# Data excerpts:
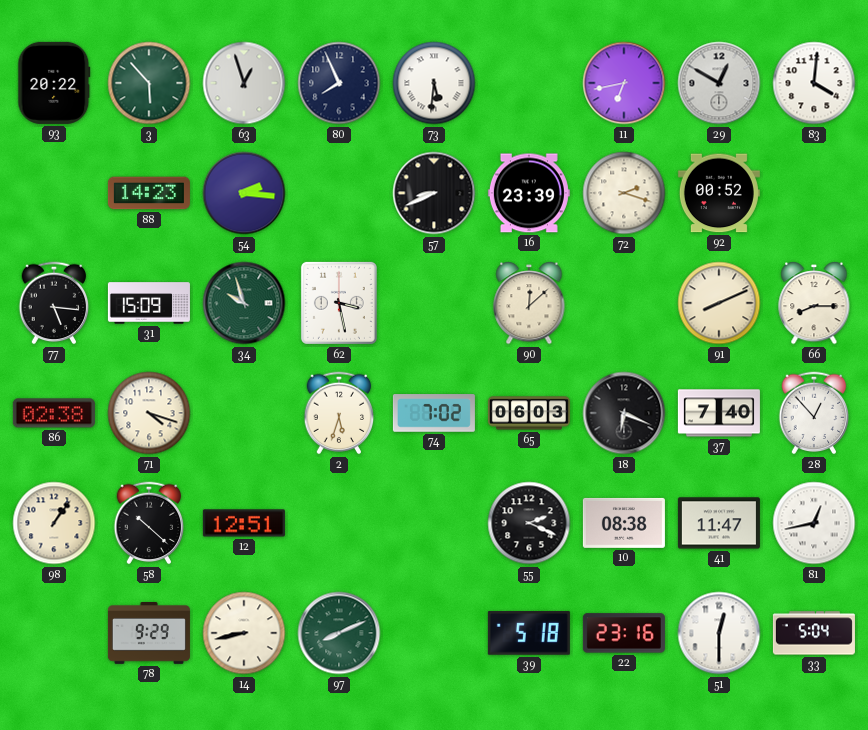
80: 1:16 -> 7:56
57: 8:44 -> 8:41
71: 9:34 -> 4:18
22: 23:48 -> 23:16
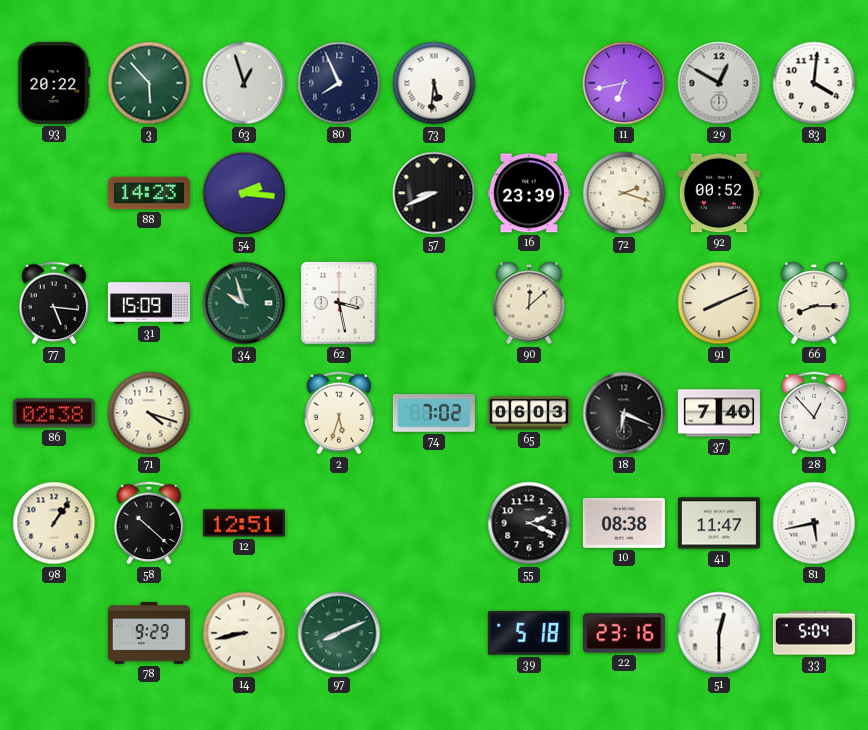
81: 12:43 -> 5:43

# Task goal:
Can you pull out every line from all the records above that names a clock and its time change, copying each one unchanged and leaving out the pictures?

# Finished answer:
80: 1:16 -> 7:56
57: 8:44 -> 8:41
71: 9:34 -> 4:18
22: 23:48 -> 23:16
81: 12:43 -> 5:43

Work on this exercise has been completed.